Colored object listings

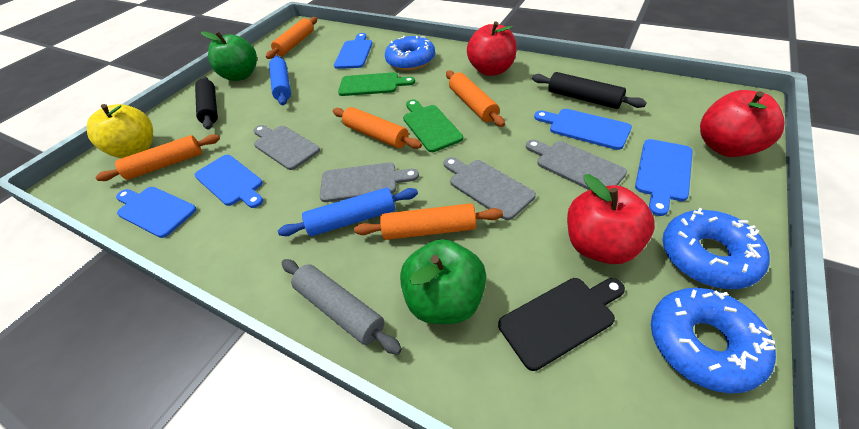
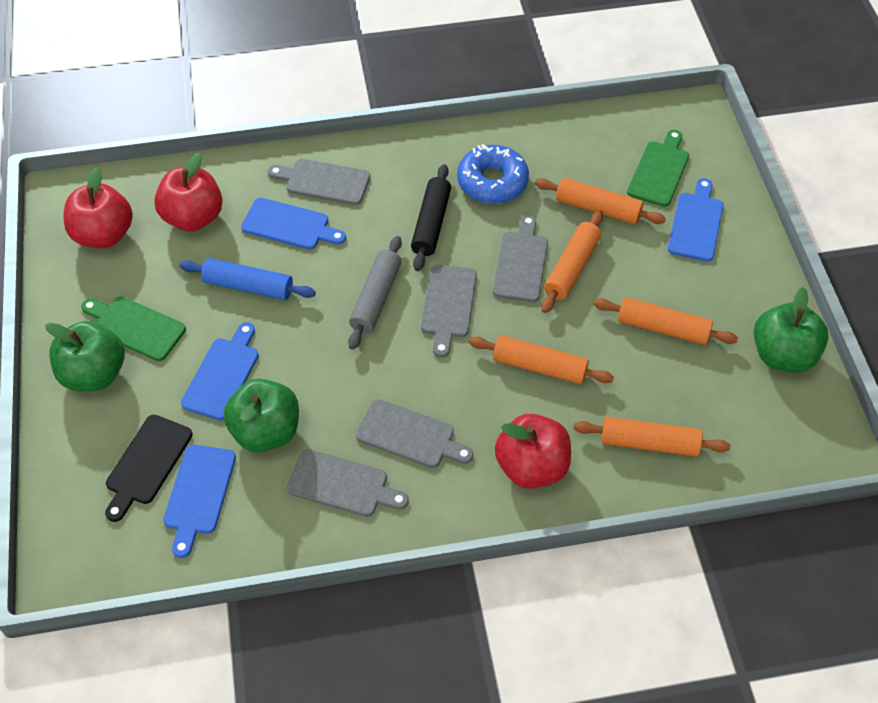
black rolling pin: 2 -> 1
blue cutting board: 5 -> 4
blue donut: 3 -> 1
blue rolling pin: 2 -> 1
green apple: 2 -> 3
grey cutting board: 4 -> 5
yellow apple: 1 -> 0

**WHAT IS REQUIRED:** Word for word, repeat all the data, but not its images.

**RESULT OF THIS EXERCISE:**
black rolling pin: 2 -> 1
blue cutting board: 5 -> 4
blue donut: 3 -> 1
blue rolling pin: 2 -> 1
green apple: 2 -> 3
grey cutting board: 4 -> 5
yellow apple: 1 -> 0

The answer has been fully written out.